Edit difference data

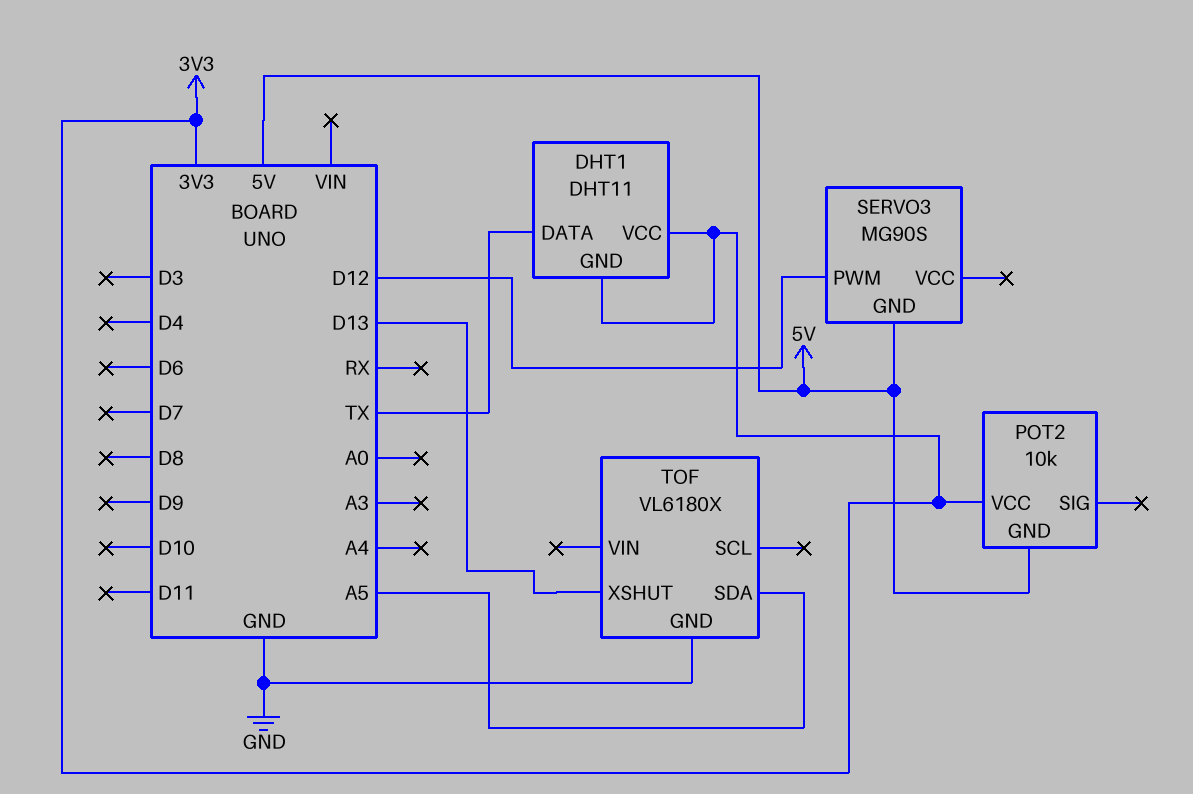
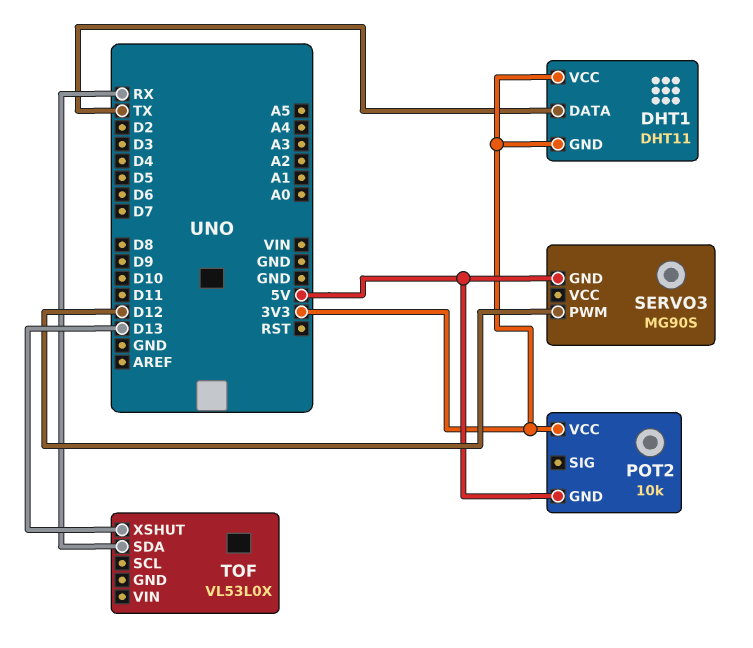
TOF: VL6180X -> VL53L0X
TOF pin GND: GND -> none
TOF pin SDA: A5 -> RX

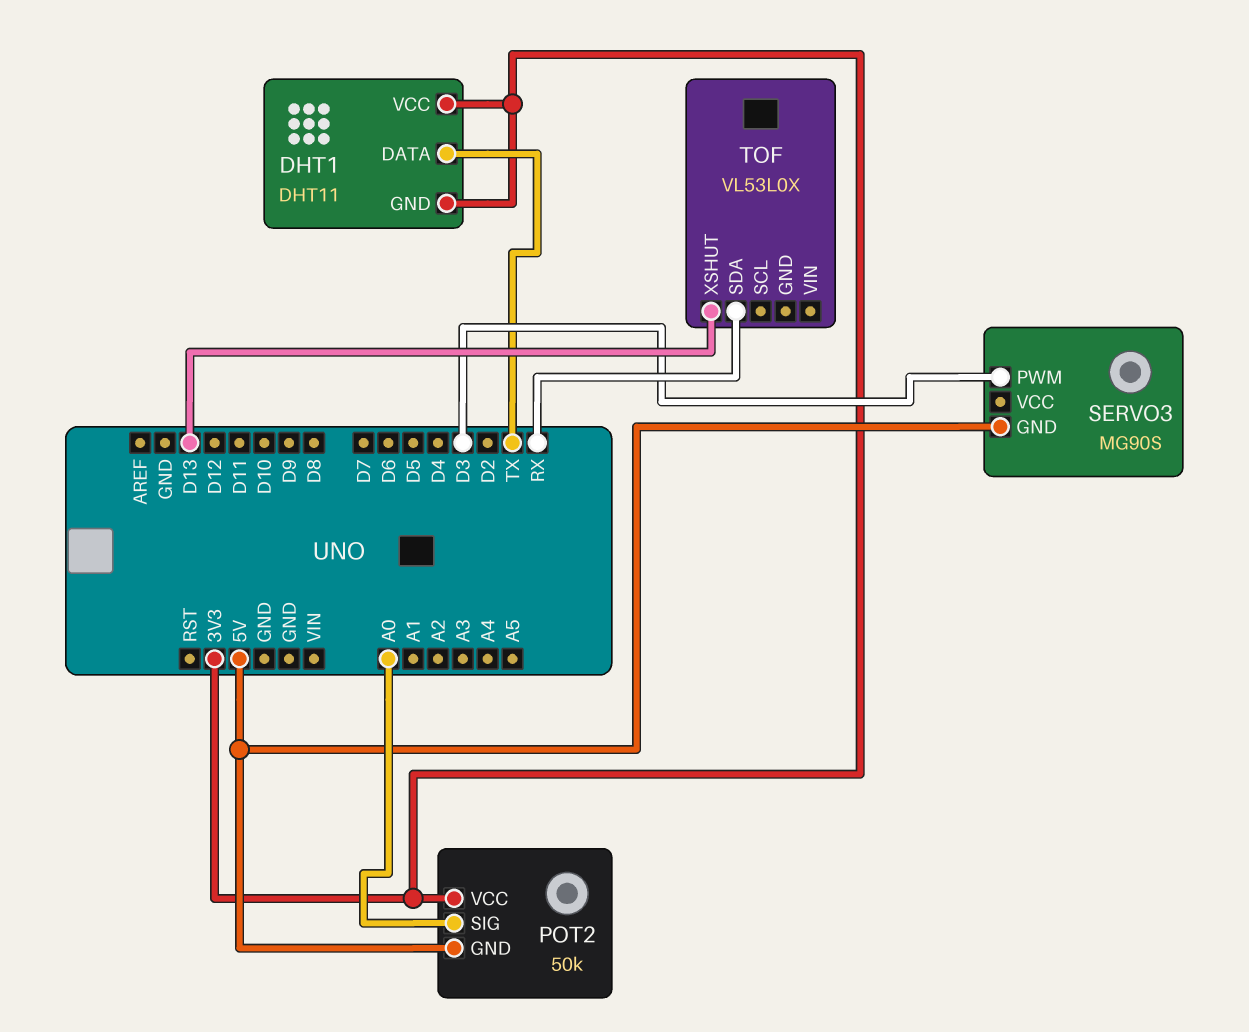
POT2: 10k -> 50k
POT2 pin SIG: none -> A0
SERVO3 pin PWM: D12 -> D3

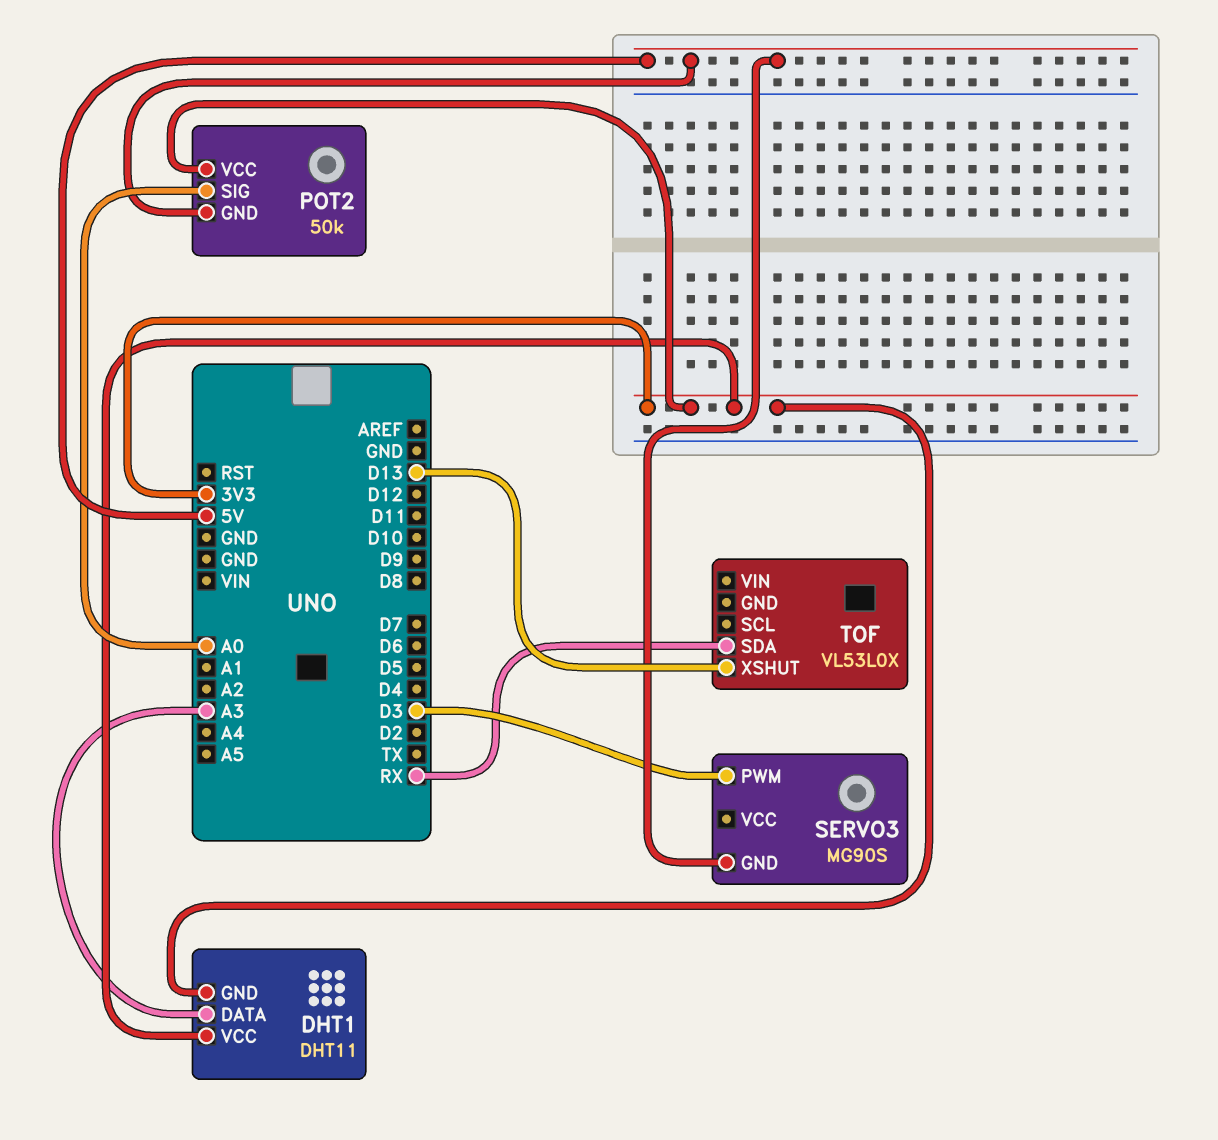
DHT1 pin DATA: TX -> A3

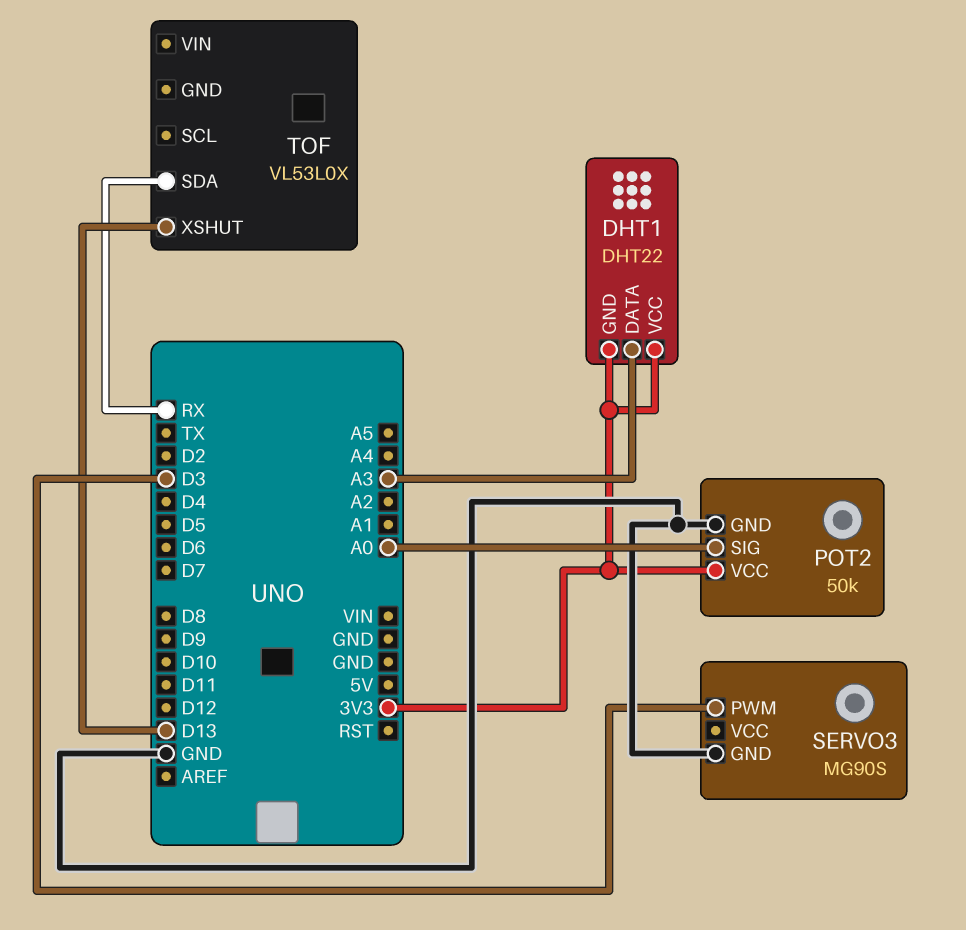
DHT1: DHT11 -> DHT22
POT2 pin GND: 5V -> GND
SERVO3 pin GND: 5V -> GND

■ WHAT YOU SHOULD DO:
Leaving out the images, return the entries above exactly as they read.

■ SOLUTION TO THIS PROBLEM:
TOF: VL6180X -> VL53L0X
TOF pin GND: GND -> none
TOF pin SDA: A5 -> RX

POT2: 10k -> 50k
POT2 pin SIG: none -> A0
SERVO3 pin PWM: D12 -> D3

DHT1 pin DATA: TX -> A3

DHT1: DHT11 -> DHT22
POT2 pin GND: 5V -> GND
SERVO3 pin GND: 5V -> GND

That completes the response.